• Dataset content:

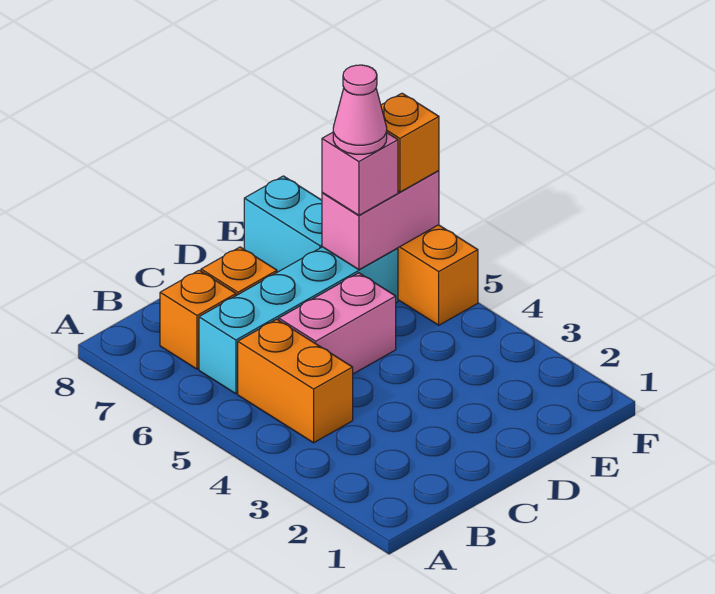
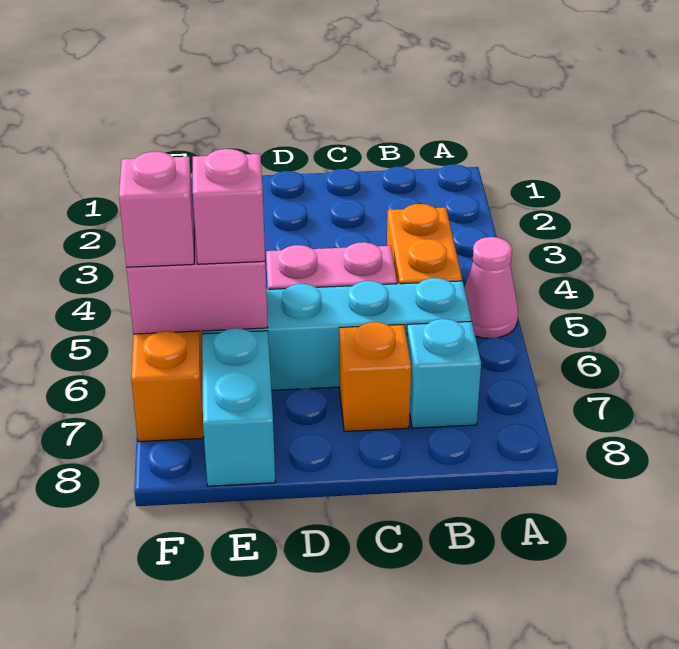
orange brick B7 level 1 -> cyan brick B7 level 1
pink cone E6 level 4 -> pink cone A5 level 1
orange brick F6 level 3 -> pink brick F6 level 3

• Directions for this task:
Count the lines of the material above that contain "orange"; your reply is that number and no more.

• Exercise answer:
2